» GIVEN DATA:
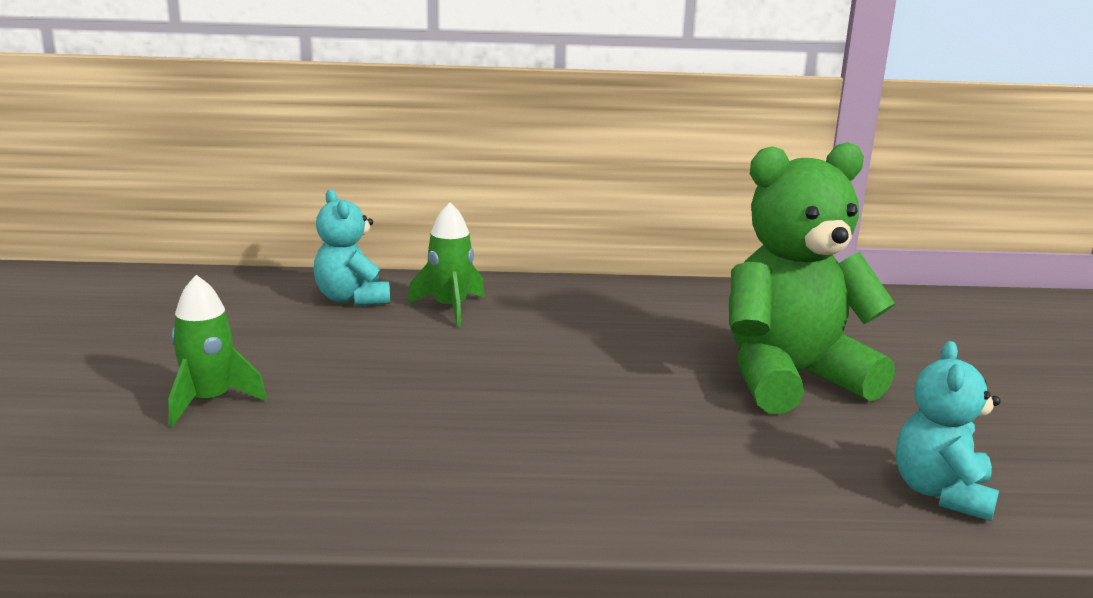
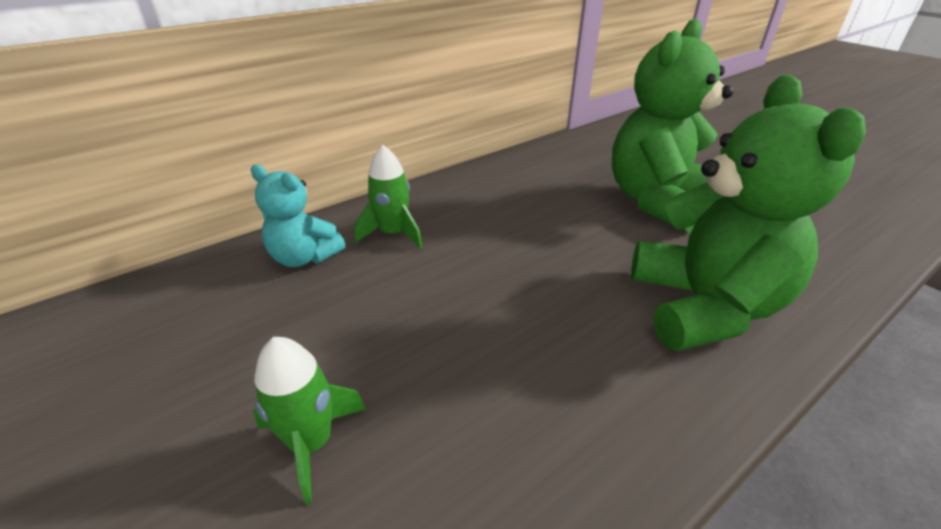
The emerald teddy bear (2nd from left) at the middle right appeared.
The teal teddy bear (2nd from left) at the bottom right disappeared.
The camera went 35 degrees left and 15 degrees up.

» TASK TO CARRY OUT: Return, from the data, each line that has the word "right" in it.

» ANSWER BELOW:
The emerald teddy bear (2nd from left) at the middle right appeared.
The teal teddy bear (2nd from left) at the bottom right disappeared.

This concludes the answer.